[Coordinate-based object records]
<<<<

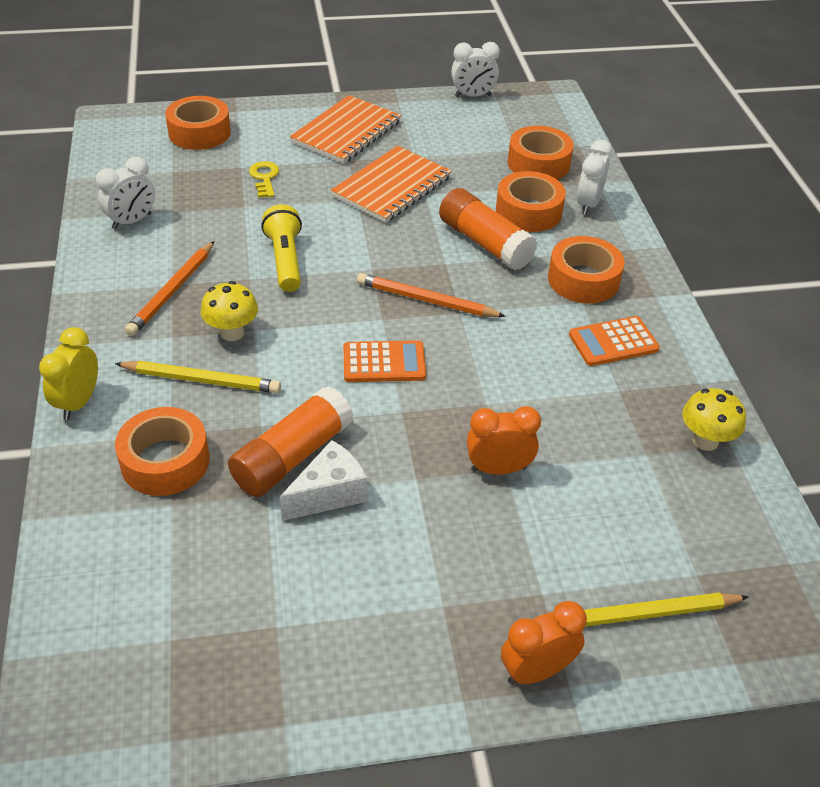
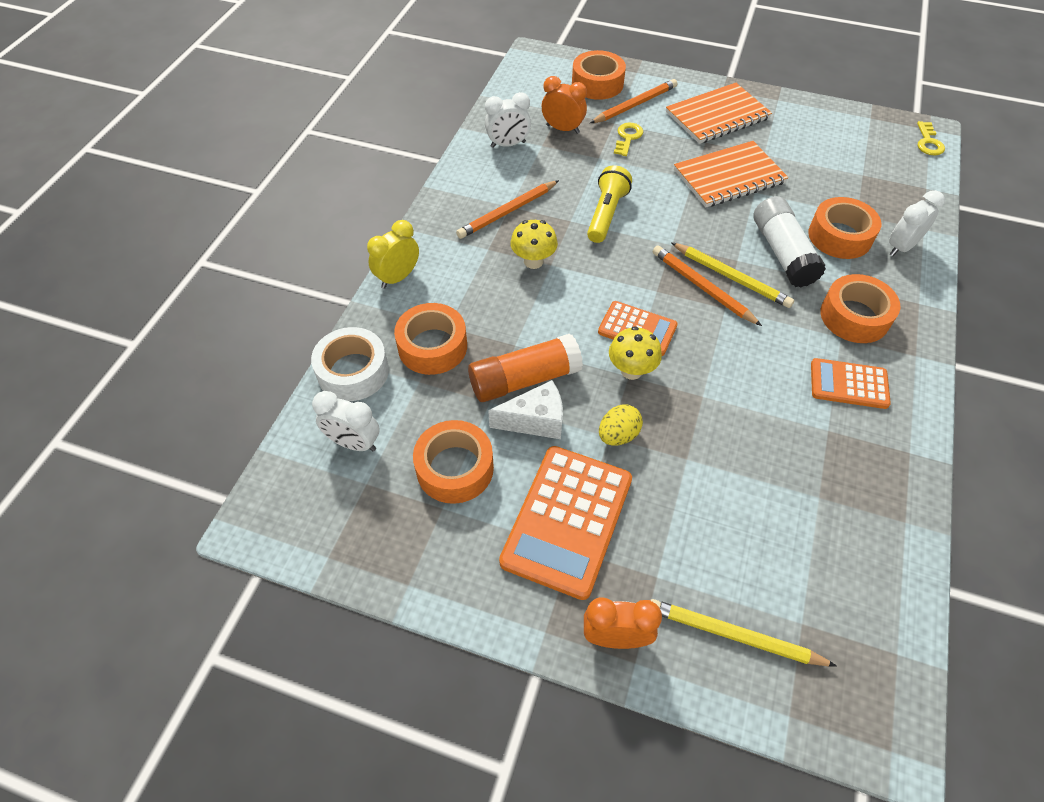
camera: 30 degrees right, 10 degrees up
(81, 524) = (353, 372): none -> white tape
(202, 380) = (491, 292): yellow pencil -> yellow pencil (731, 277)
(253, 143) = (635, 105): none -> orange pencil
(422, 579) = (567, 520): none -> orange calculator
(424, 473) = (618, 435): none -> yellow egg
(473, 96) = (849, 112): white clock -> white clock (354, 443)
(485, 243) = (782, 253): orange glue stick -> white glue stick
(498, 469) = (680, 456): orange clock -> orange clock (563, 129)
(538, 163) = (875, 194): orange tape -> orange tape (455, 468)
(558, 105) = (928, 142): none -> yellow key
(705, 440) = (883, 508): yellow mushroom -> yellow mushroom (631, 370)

>>>>

◆ **Exercise aim**
Please repeat the records above exactly, omitting any pictures they contain.

◆ **Result of the task**
camera: 30 degrees right, 10 degrees up
(81, 524) = (353, 372): none -> white tape
(202, 380) = (491, 292): yellow pencil -> yellow pencil (731, 277)
(253, 143) = (635, 105): none -> orange pencil
(422, 579) = (567, 520): none -> orange calculator
(424, 473) = (618, 435): none -> yellow egg
(473, 96) = (849, 112): white clock -> white clock (354, 443)
(485, 243) = (782, 253): orange glue stick -> white glue stick
(498, 469) = (680, 456): orange clock -> orange clock (563, 129)
(538, 163) = (875, 194): orange tape -> orange tape (455, 468)
(558, 105) = (928, 142): none -> yellow key
(705, 440) = (883, 508): yellow mushroom -> yellow mushroom (631, 370)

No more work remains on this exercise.